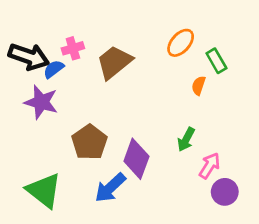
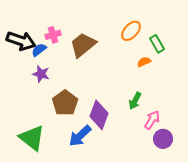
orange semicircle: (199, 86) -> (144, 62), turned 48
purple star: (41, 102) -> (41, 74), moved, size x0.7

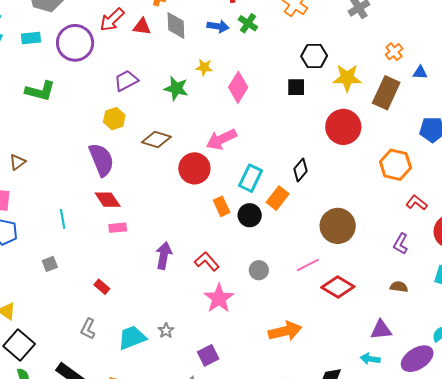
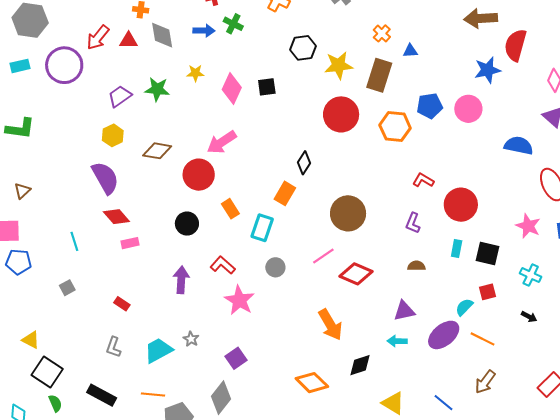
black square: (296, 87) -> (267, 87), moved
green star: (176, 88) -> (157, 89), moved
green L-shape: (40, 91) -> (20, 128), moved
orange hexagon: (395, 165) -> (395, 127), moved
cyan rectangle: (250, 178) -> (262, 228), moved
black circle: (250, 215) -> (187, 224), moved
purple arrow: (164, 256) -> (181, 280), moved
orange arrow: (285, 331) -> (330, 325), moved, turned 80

> DESCRIPTION OF THE TASK
For this exercise, return the data above exactly and leave every picture out.

> EXERCISE RESPONSE
orange semicircle: (199, 86) -> (144, 62), turned 48
purple star: (41, 102) -> (41, 74), moved, size x0.7

black square: (296, 87) -> (267, 87), moved
green star: (176, 88) -> (157, 89), moved
green L-shape: (40, 91) -> (20, 128), moved
orange hexagon: (395, 165) -> (395, 127), moved
cyan rectangle: (250, 178) -> (262, 228), moved
black circle: (250, 215) -> (187, 224), moved
purple arrow: (164, 256) -> (181, 280), moved
orange arrow: (285, 331) -> (330, 325), moved, turned 80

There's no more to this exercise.